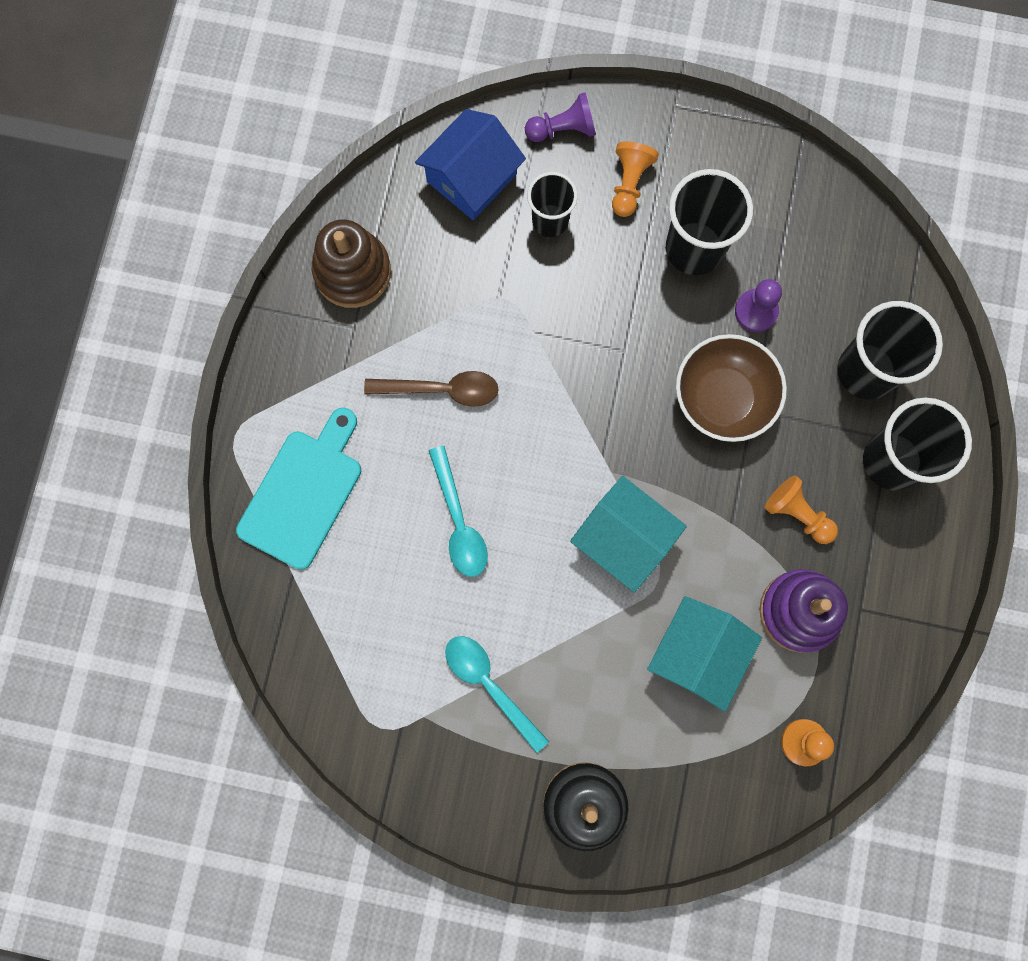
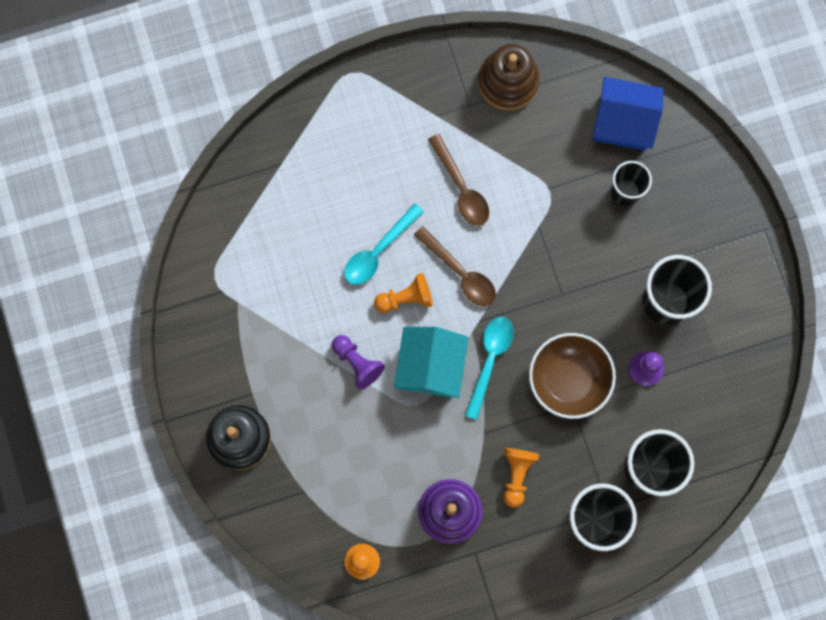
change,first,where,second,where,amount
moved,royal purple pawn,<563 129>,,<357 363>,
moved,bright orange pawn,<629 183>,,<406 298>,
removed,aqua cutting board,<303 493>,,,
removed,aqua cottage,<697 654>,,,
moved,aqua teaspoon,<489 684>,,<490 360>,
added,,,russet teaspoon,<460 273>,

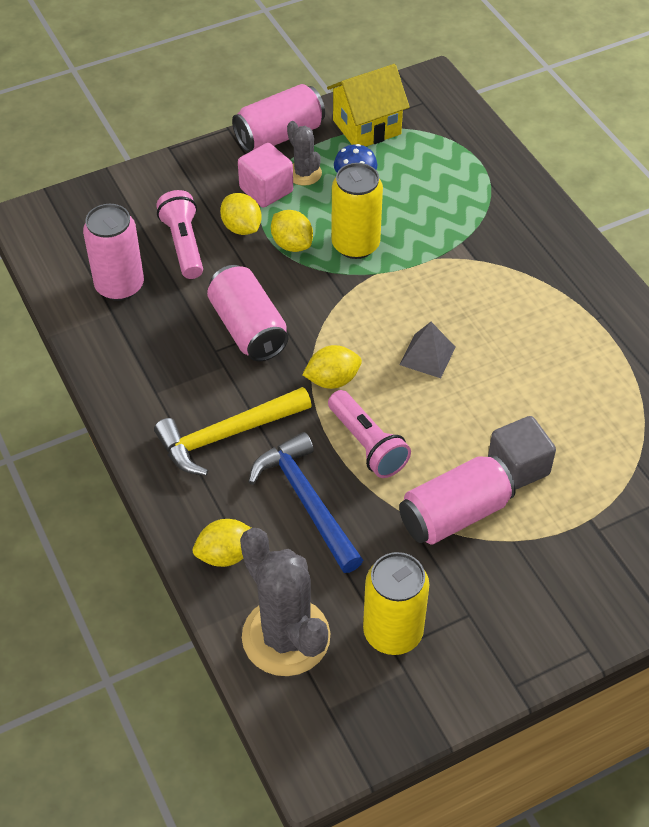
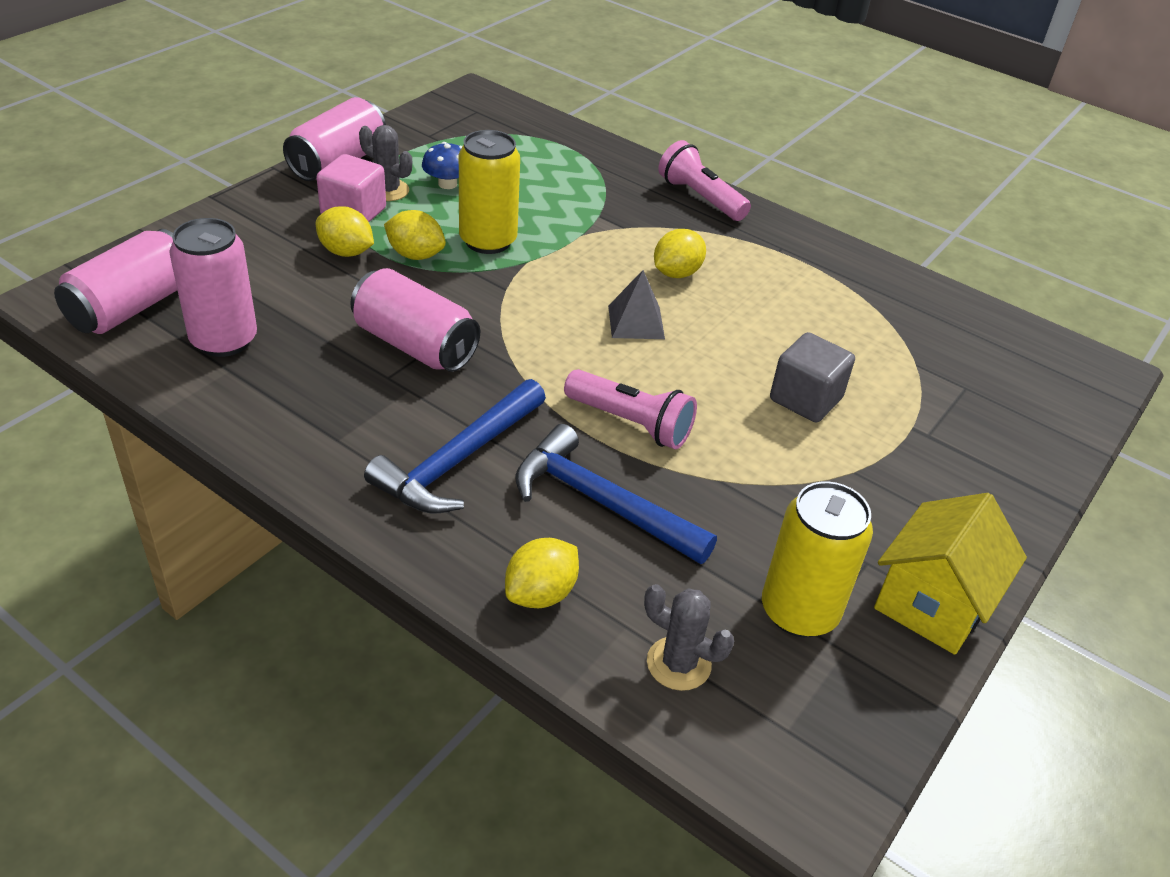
change,first,where,second,where,amount
moved,yellow cottage,<366 127>,,<932 603>,
moved,pink flashlight,<184 245>,,<700 198>,
moved,yellow lemon,<332 380>,,<676 273>,
recoloured,yellow hammer,<227 435>,royal blue hammer,<458 460>,
moved,pink tin,<454 514>,,<132 307>,
resized,ash-grey prickly plant,<286 637>,,<678 664>,x0.52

--*--

PROBLEM - Print the whole listing exactly, please, and keep any images out of it.

WORKED SOLUTION -
change,first,where,second,where,amount
moved,royal purple pawn,<563 129>,,<357 363>,
moved,bright orange pawn,<629 183>,,<406 298>,
removed,aqua cutting board,<303 493>,,,
removed,aqua cottage,<697 654>,,,
moved,aqua teaspoon,<489 684>,,<490 360>,
added,,,russet teaspoon,<460 273>,

change,first,where,second,where,amount
moved,yellow cottage,<366 127>,,<932 603>,
moved,pink flashlight,<184 245>,,<700 198>,
moved,yellow lemon,<332 380>,,<676 273>,
recoloured,yellow hammer,<227 435>,royal blue hammer,<458 460>,
moved,pink tin,<454 514>,,<132 307>,
resized,ash-grey prickly plant,<286 637>,,<678 664>,x0.52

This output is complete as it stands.